- EXERCISE PROMPT: The listing below should be reproduced precisely, except for its images.

- DATA FOR REVIEW:
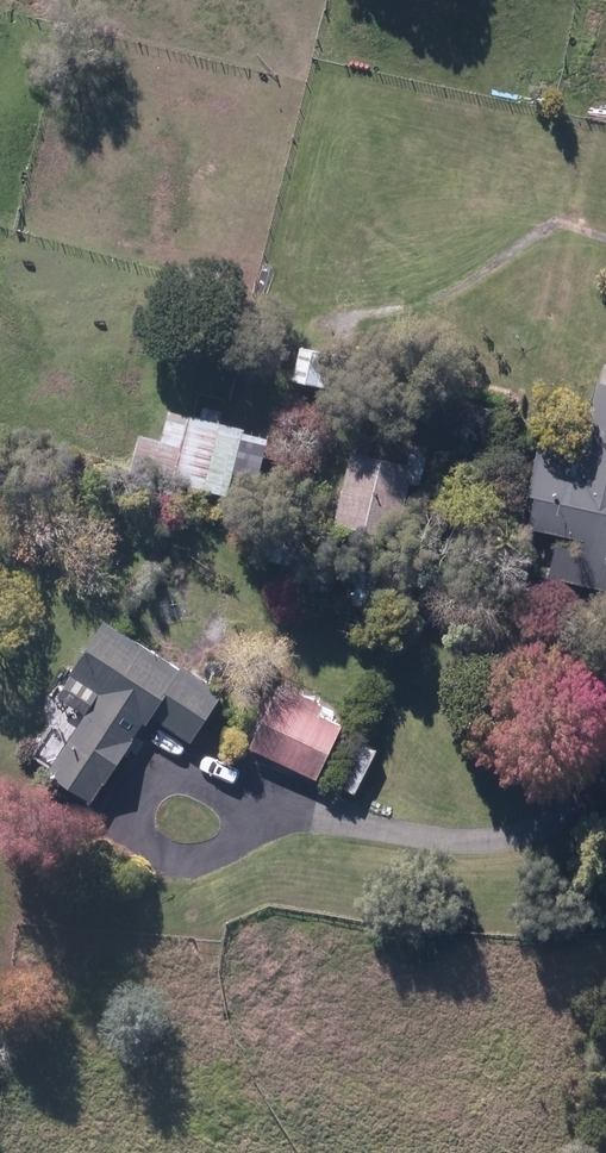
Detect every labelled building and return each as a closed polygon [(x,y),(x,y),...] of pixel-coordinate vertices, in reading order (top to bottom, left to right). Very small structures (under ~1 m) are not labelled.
[(303,344),(296,375),(344,387),(352,355),(303,344)] [(598,377),(581,453),(541,444),(532,485),(539,487),(532,519),(589,531),(585,547),(558,540),(551,571),(605,583),(605,378),(598,377)] [(130,476),(229,497),(243,432),(219,426),(221,413),(204,409),(201,422),(167,414),(161,442),(140,437),(130,476)] [(333,524),(394,539),(407,484),(419,487),(425,458),(411,454),(408,468),(350,454),(333,524)] [(47,775),(92,804),(142,724),(146,726),(151,718),(191,744),(222,695),(181,668),(180,671),(102,623),(70,675),(100,694),(47,775)] [(248,749),(317,780),(341,728),(318,717),(323,709),(276,687),(248,749)] [(36,757),(48,765),(56,754),(44,745),(36,757)]
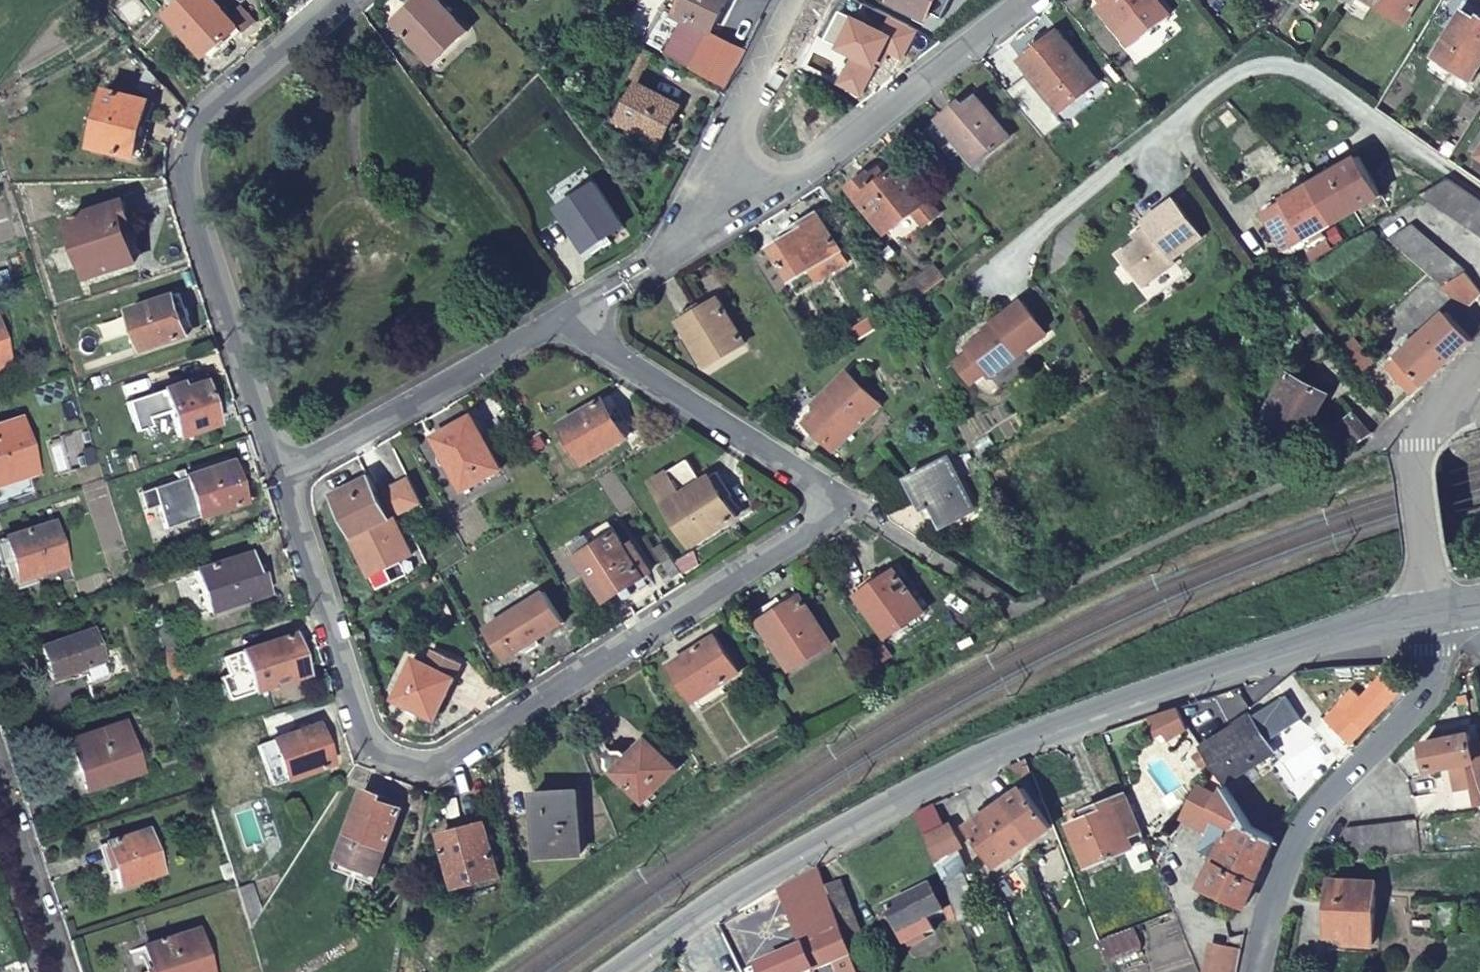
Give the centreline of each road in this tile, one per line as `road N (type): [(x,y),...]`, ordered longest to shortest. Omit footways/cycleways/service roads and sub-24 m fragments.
road 1 (secondary): [(613,971),(722,896),(970,765),(1197,673),(1434,610)]
road 2 (residential): [(838,499),(804,533),(445,759),(425,762),(384,750),(370,735),(281,473)]
road 3 (residential): [(281,473),(196,209),(187,150),(196,124),(217,102),(339,0)]
road 4 (residential): [(1256,971),(1274,897),(1314,812),(1406,716),(1432,675),(1434,610)]
road 5 (residential): [(1027,0),(828,155),(728,218)]
road 6 (residential): [(578,311),(281,473)]
road 7 (residential): [(838,499),(615,355),(578,311)]
road 8 (residential): [(1479,363),(1432,414),(1419,444),(1434,610)]
road 9 (residential): [(801,0),(720,160),(717,183),(728,218)]
road 10 (residential): [(0,785),(65,971)]
road 11 (residential): [(728,218),(578,311)]

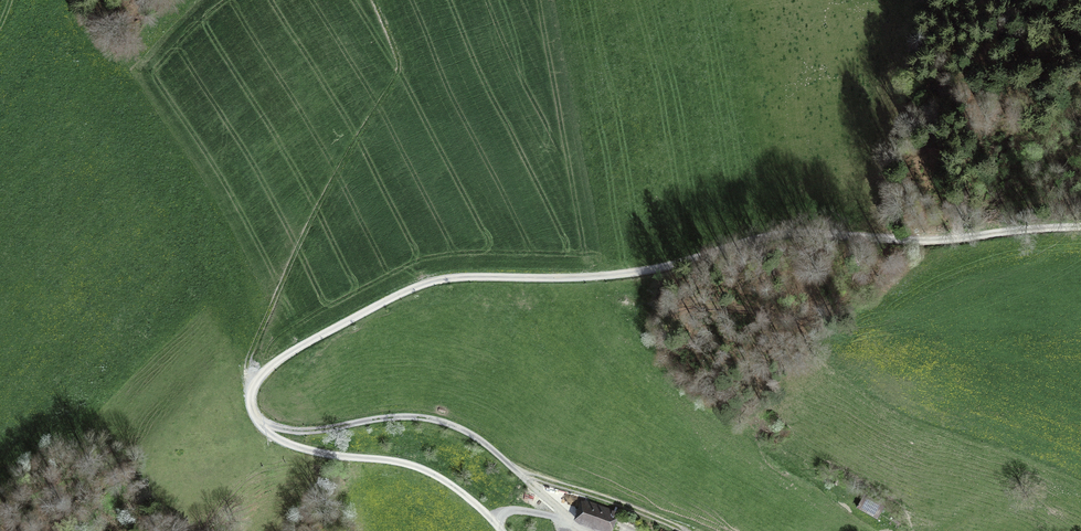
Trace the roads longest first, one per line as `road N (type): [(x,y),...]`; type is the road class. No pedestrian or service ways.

- SOLUTION FOR THIS EXERCISE:
Detect every labelled building and return each as a closed polygon [(x,y),(x,y),...] of pixel-coordinate vertices, in reading order (top to bottom, left to right). Very small structures (under ~1 m) are not labelled.
[(303,344),(296,375),(344,387),(352,355),(303,344)] [(598,377),(581,453),(541,444),(532,485),(539,487),(532,519),(589,531),(585,547),(558,540),(551,571),(605,583),(605,378),(598,377)] [(130,476),(229,497),(243,432),(219,426),(221,413),(204,409),(201,422),(167,414),(161,442),(140,437),(130,476)] [(333,524),(394,539),(407,484),(419,487),(425,458),(411,454),(408,468),(350,454),(333,524)] [(47,775),(92,804),(142,724),(146,726),(151,718),(191,744),(222,695),(181,668),(180,671),(102,623),(70,675),(100,694),(47,775)] [(248,749),(317,780),(341,728),(318,717),(323,709),(276,687),(248,749)] [(36,757),(48,765),(56,754),(44,745),(36,757)]
Give the centreline of each road in this tile, one per line as `road N (type): [(x,y),...]`, ordered longest to shortest. Omit footways/cycleways/service roads and sub-24 m fragments.
road 1 (secondary): [(613,971),(722,896),(970,765),(1197,673),(1434,610)]
road 2 (residential): [(838,499),(804,533),(445,759),(425,762),(384,750),(370,735),(281,473)]
road 3 (residential): [(281,473),(196,209),(187,150),(196,124),(217,102),(339,0)]
road 4 (residential): [(1256,971),(1274,897),(1314,812),(1406,716),(1432,675),(1434,610)]
road 5 (residential): [(1027,0),(828,155),(728,218)]
road 6 (residential): [(578,311),(281,473)]
road 7 (residential): [(838,499),(615,355),(578,311)]
road 8 (residential): [(1479,363),(1432,414),(1419,444),(1434,610)]
road 9 (residential): [(801,0),(720,160),(717,183),(728,218)]
road 10 (residential): [(0,785),(65,971)]
road 11 (residential): [(728,218),(578,311)]

Trace the roads longest first, one per line as `road N (type): [(x,y),...]`; type is the road class. No pedestrian or service ways.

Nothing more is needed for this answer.